**Required work**
Nothing but a number is wanted here: the count of lines in the data holding the word "none".

**Supplied material**
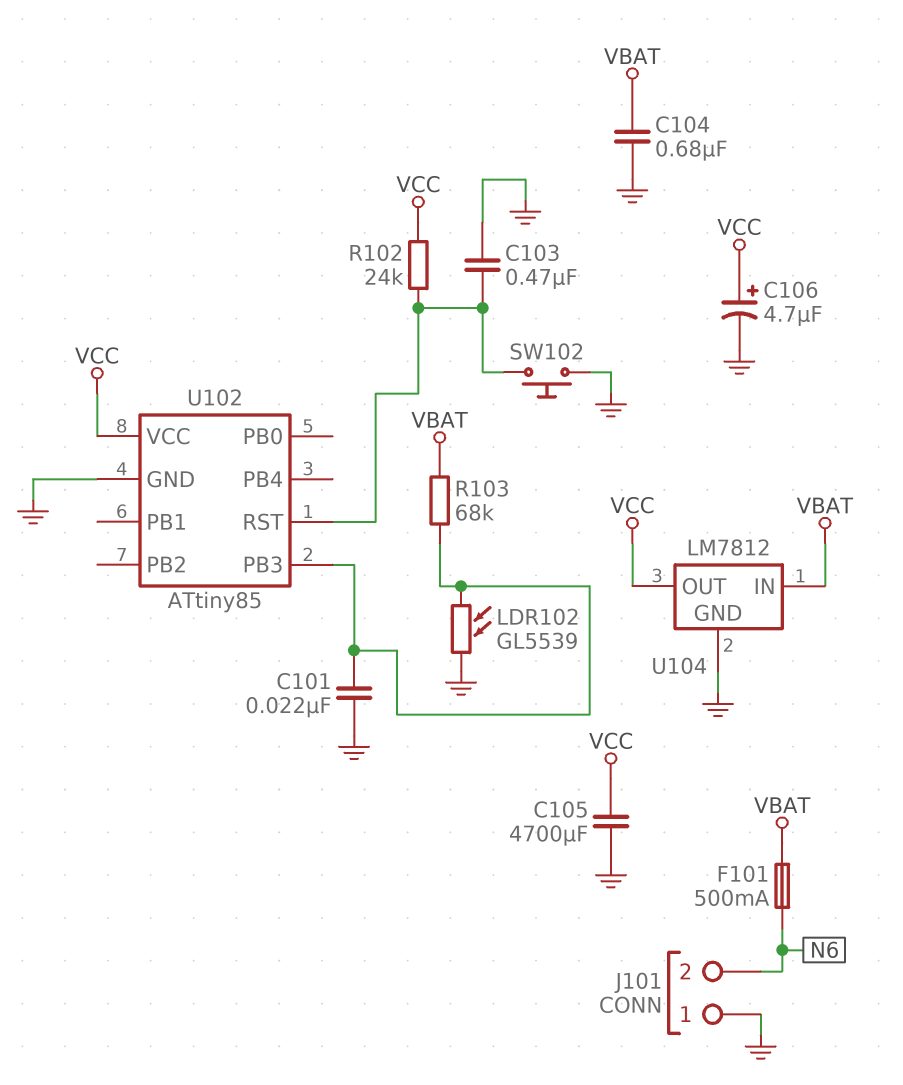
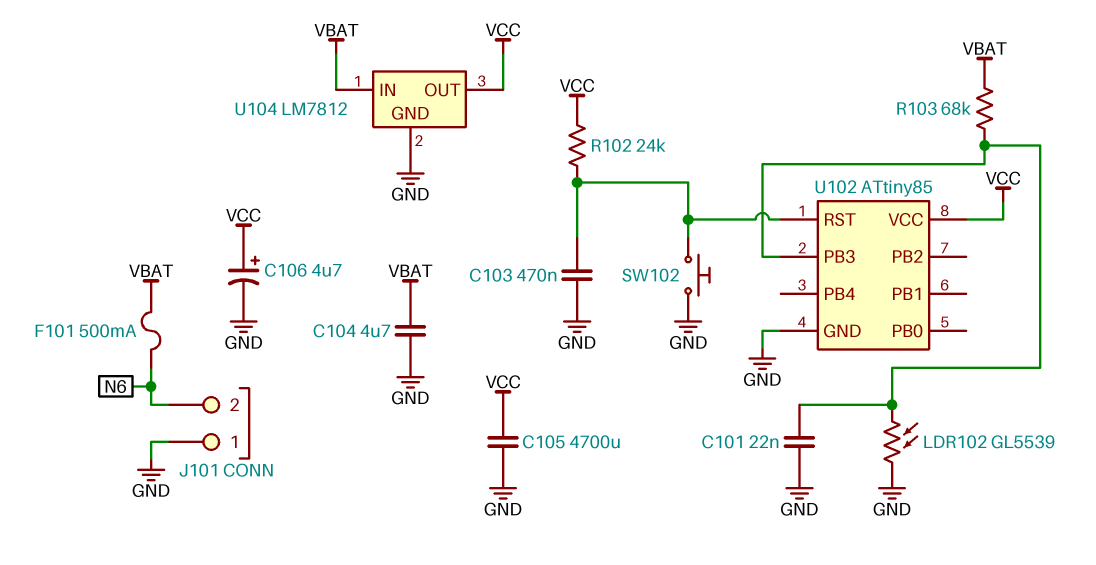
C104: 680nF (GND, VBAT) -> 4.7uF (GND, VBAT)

==

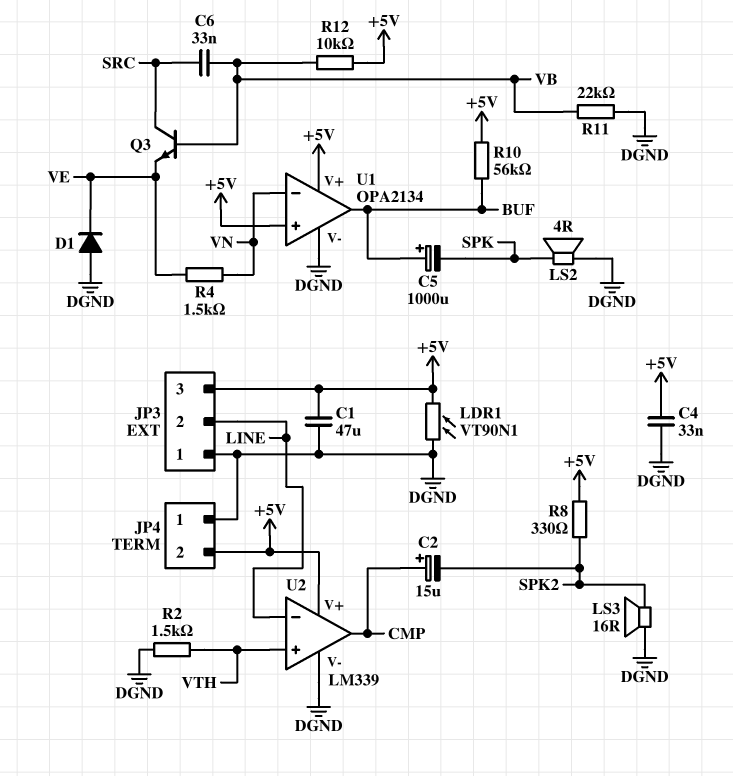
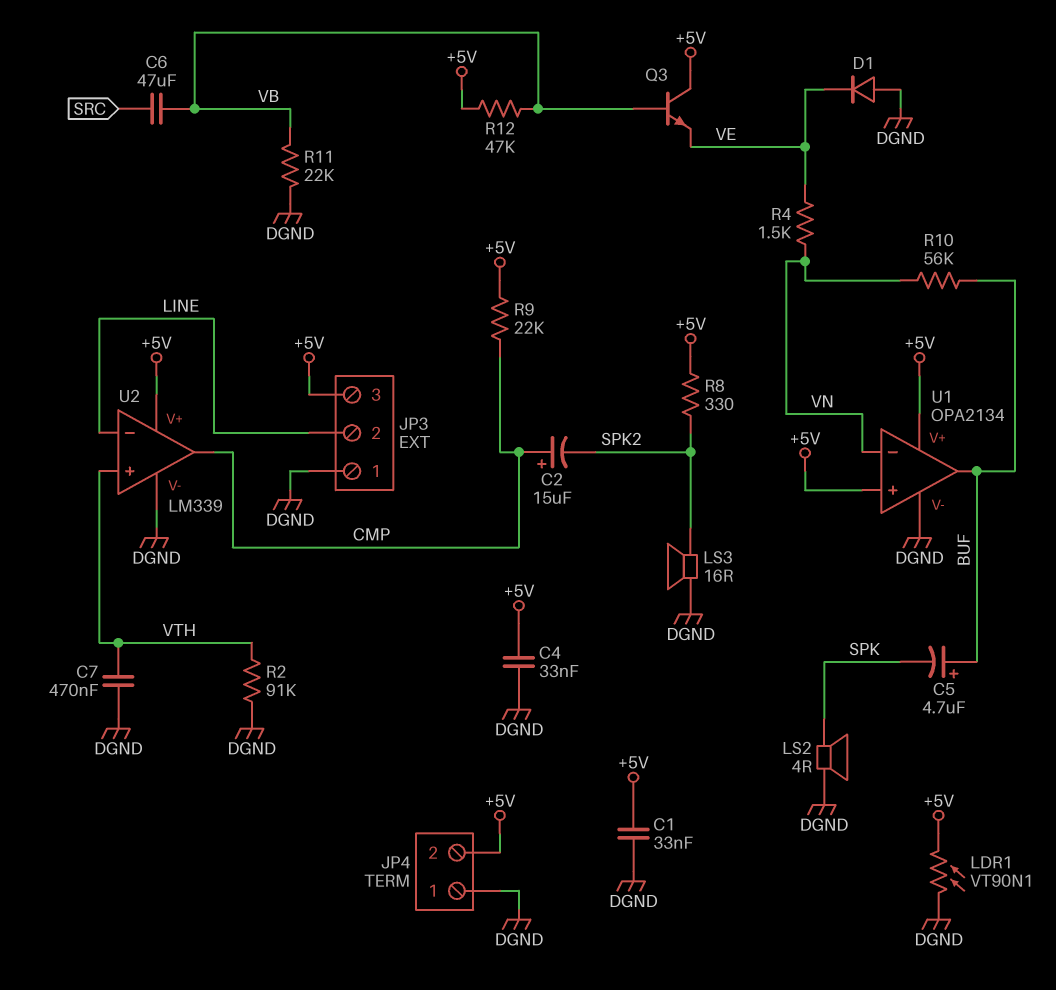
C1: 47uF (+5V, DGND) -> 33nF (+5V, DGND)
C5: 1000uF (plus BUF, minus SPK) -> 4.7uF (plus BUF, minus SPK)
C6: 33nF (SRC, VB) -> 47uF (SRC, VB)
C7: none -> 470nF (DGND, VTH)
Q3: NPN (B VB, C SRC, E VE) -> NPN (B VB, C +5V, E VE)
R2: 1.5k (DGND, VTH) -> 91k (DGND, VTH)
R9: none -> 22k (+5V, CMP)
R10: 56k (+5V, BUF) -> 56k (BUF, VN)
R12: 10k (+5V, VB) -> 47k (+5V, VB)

* * *

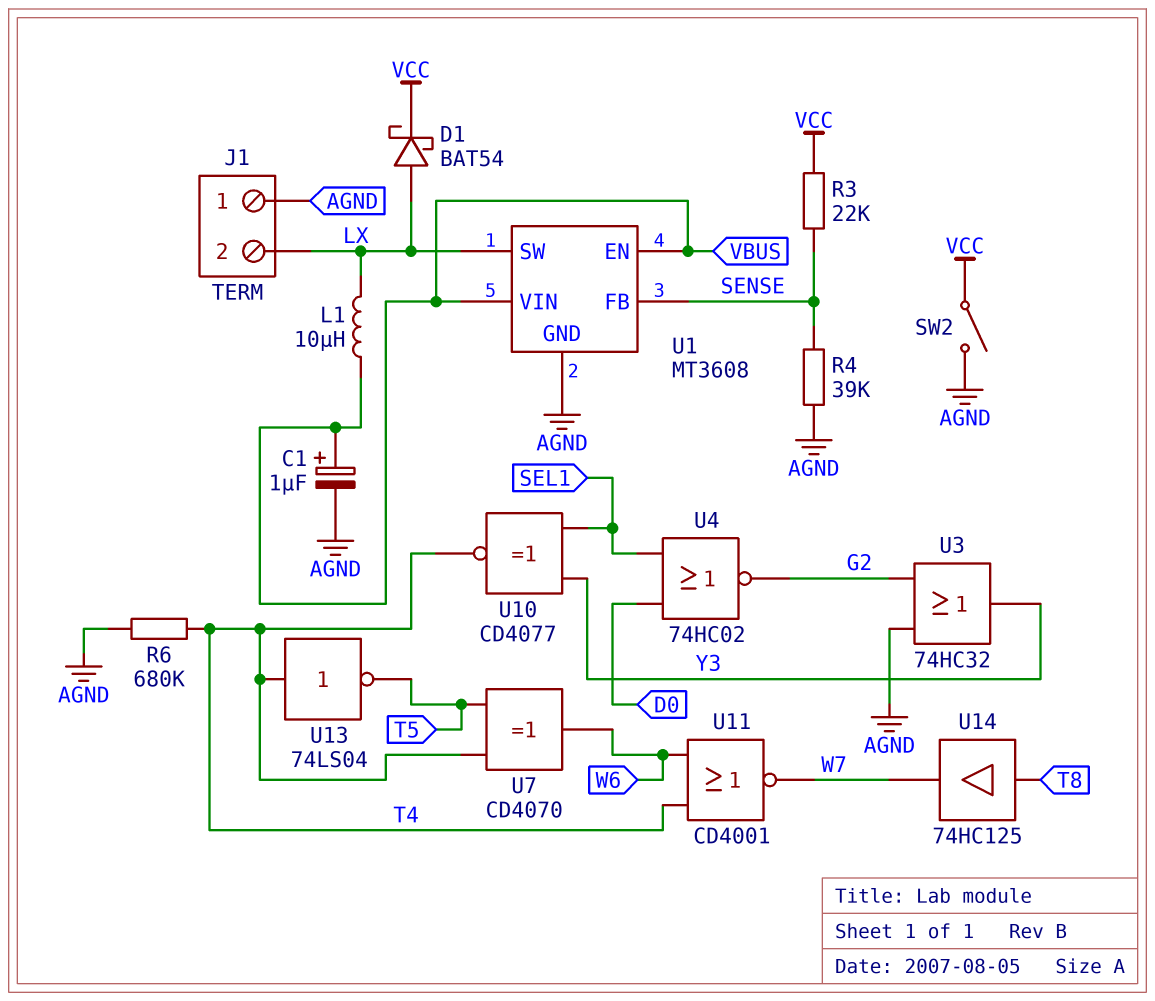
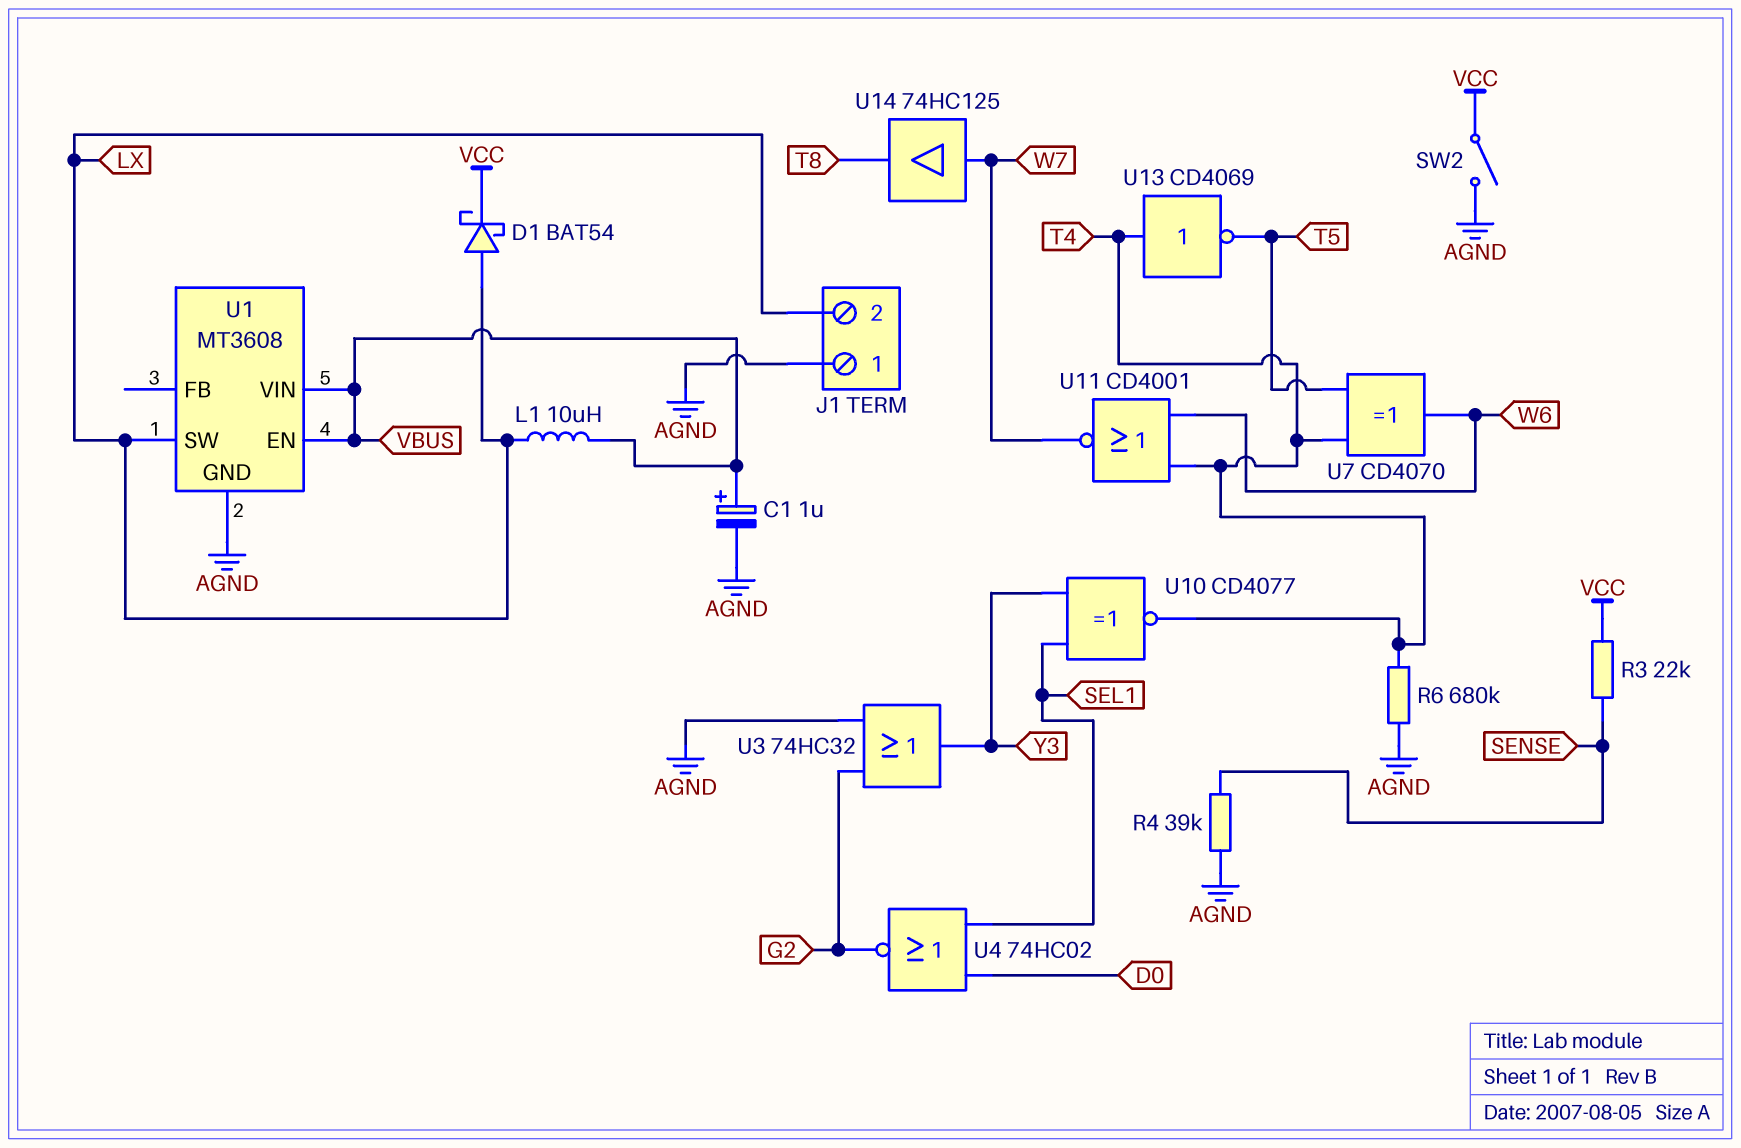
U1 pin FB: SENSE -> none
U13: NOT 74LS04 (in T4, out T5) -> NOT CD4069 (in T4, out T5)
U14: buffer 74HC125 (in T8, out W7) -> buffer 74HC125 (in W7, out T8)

**Task response**
3